**Your objective**
The data must be reproduced verbatim; images are to be omitted.

:: Data ::

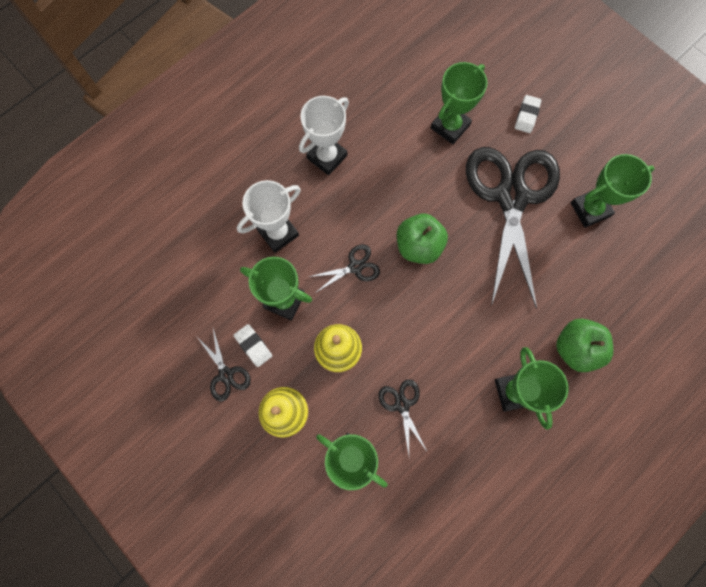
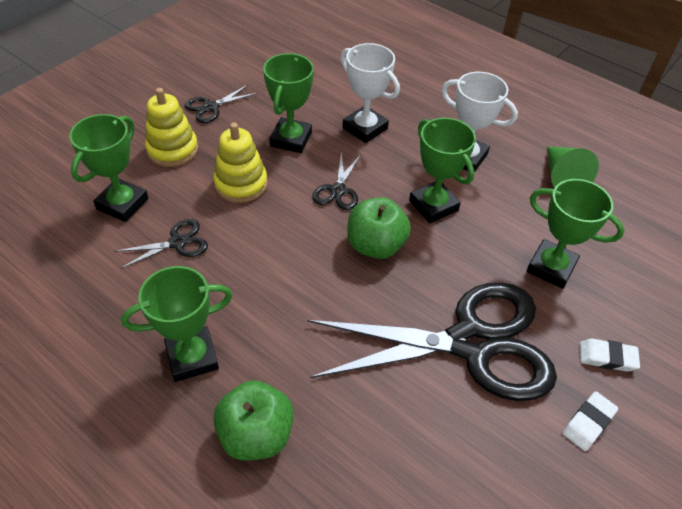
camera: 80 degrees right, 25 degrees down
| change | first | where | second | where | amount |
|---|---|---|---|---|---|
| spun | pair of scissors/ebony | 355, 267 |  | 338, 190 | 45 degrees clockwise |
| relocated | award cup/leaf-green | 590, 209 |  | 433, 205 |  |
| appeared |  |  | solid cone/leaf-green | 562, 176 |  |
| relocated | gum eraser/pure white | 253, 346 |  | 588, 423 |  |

:::

**Exercise output**
camera: 80 degrees right, 25 degrees down
| change | first | where | second | where | amount |
|---|---|---|---|---|---|
| spun | pair of scissors/ebony | 355, 267 |  | 338, 190 | 45 degrees clockwise |
| relocated | award cup/leaf-green | 590, 209 |  | 433, 205 |  |
| appeared |  |  | solid cone/leaf-green | 562, 176 |  |
| relocated | gum eraser/pure white | 253, 346 |  | 588, 423 |  |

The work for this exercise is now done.